### Excerpted records ###
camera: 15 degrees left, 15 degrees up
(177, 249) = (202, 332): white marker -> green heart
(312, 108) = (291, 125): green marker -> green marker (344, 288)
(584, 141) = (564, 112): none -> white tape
###
### Excerpted records ###
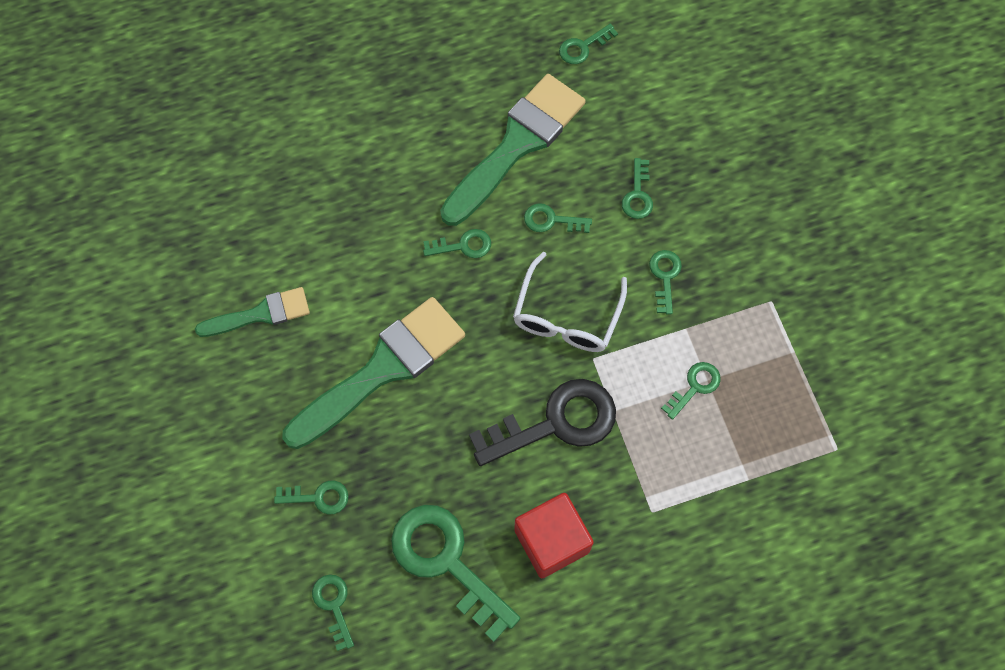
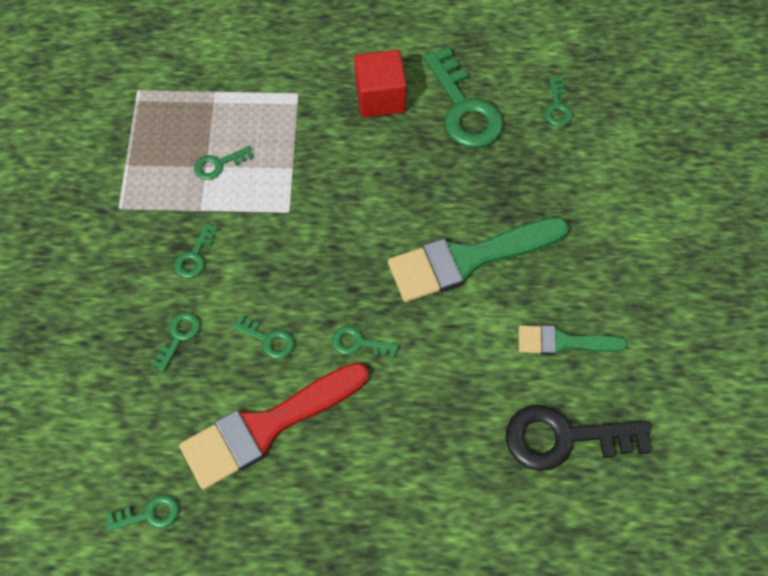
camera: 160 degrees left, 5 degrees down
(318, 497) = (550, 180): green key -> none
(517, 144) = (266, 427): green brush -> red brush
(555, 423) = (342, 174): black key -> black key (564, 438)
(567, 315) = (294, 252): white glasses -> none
###
> What you are asked to do: For each line in the records that contains the word "degrees", make a copy.

> Solution to this problem:
camera: 15 degrees left, 15 degrees up
camera: 160 degrees left, 5 degrees down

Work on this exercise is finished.